• [Written task]
Rewrite the records from the line containing "For each provided" through the end of the records, replacing "midpoint" with "center" and leaving everything else unchanged. Leave the pictures out of your answer.

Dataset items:
────

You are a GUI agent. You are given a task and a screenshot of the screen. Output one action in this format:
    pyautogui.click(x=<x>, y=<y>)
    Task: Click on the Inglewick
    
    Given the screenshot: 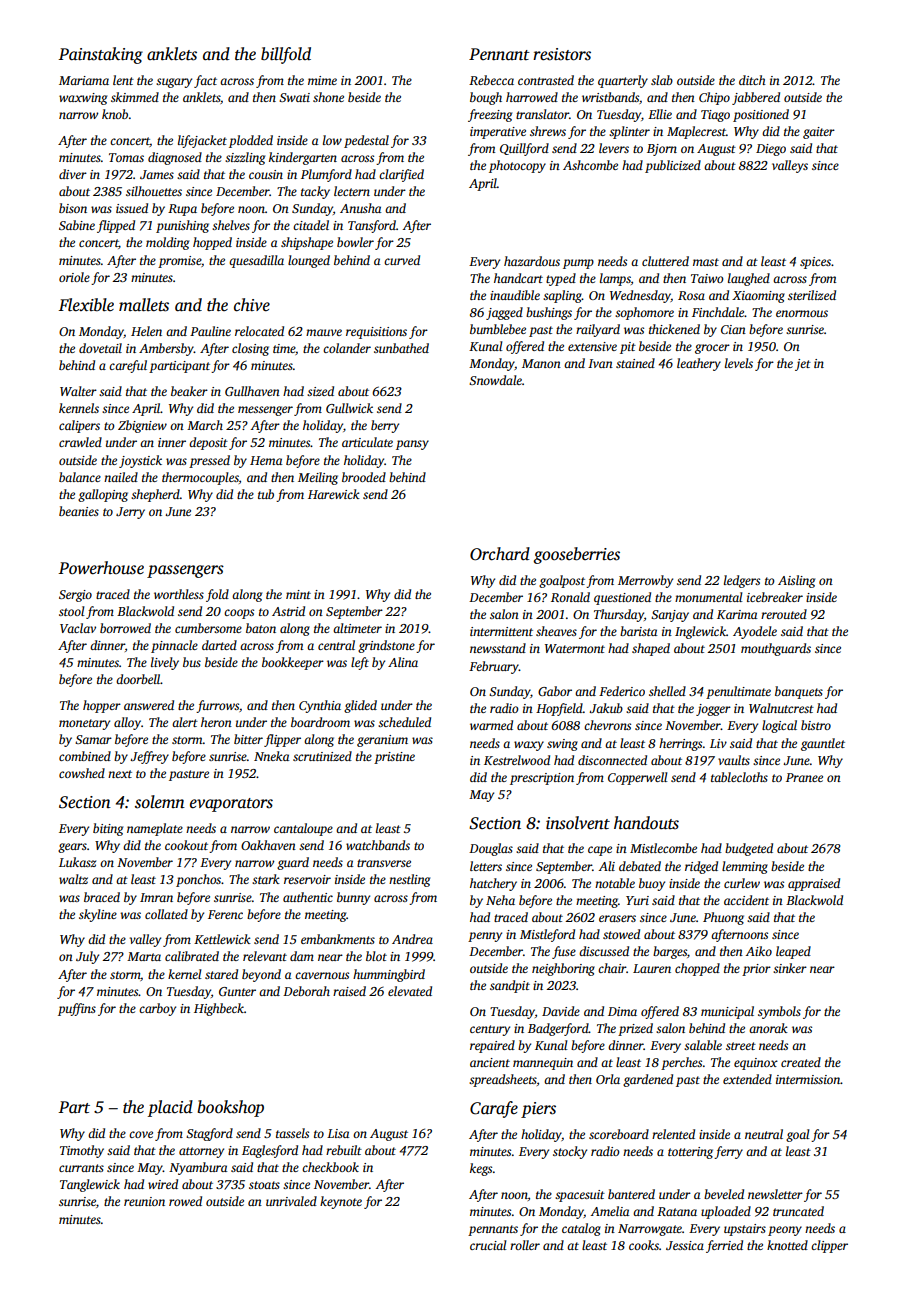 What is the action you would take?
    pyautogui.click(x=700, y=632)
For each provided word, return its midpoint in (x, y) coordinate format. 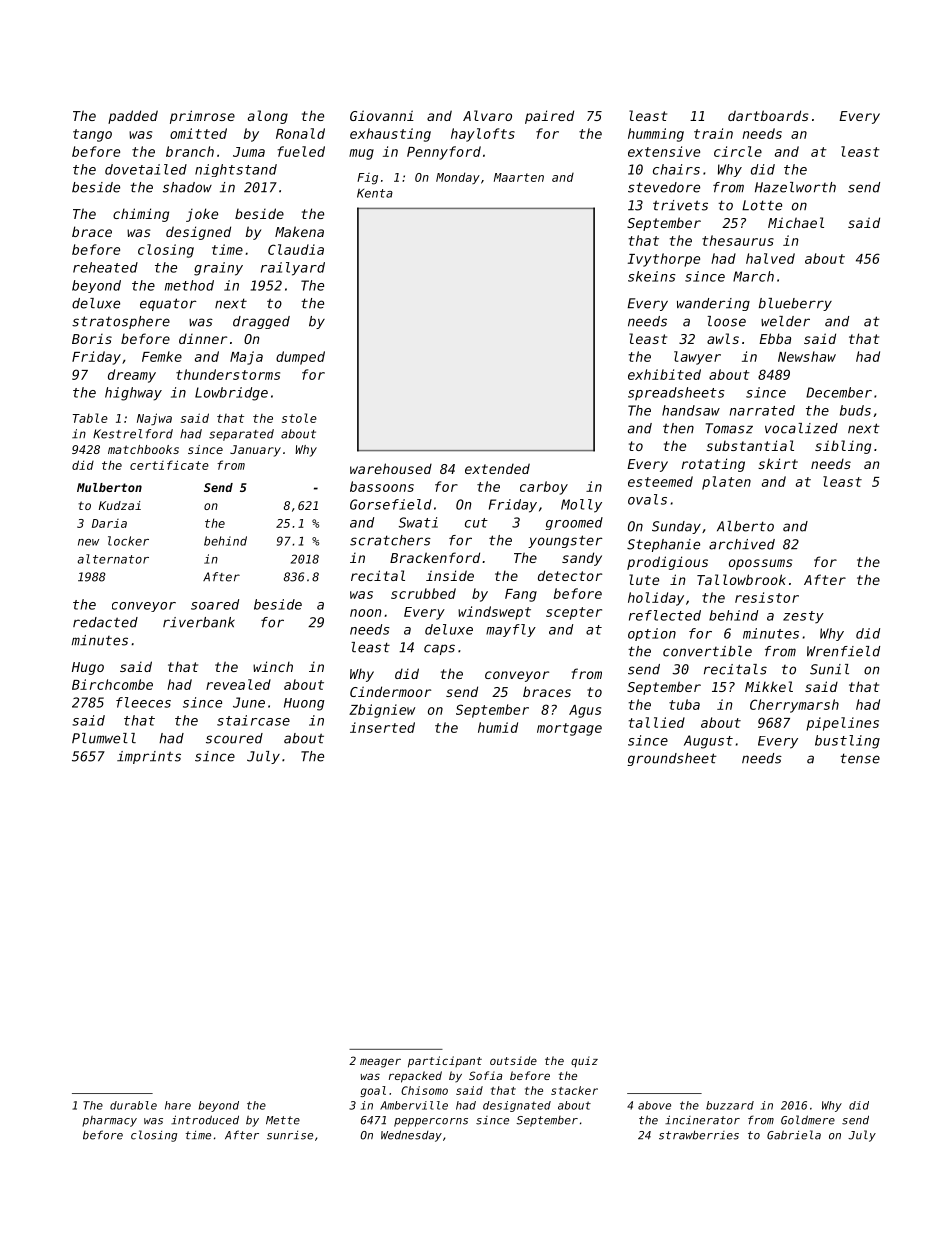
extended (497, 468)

────

• [Finished task]
For each provided word, return its center in (x, y) coordinate format. 
extended (497, 468)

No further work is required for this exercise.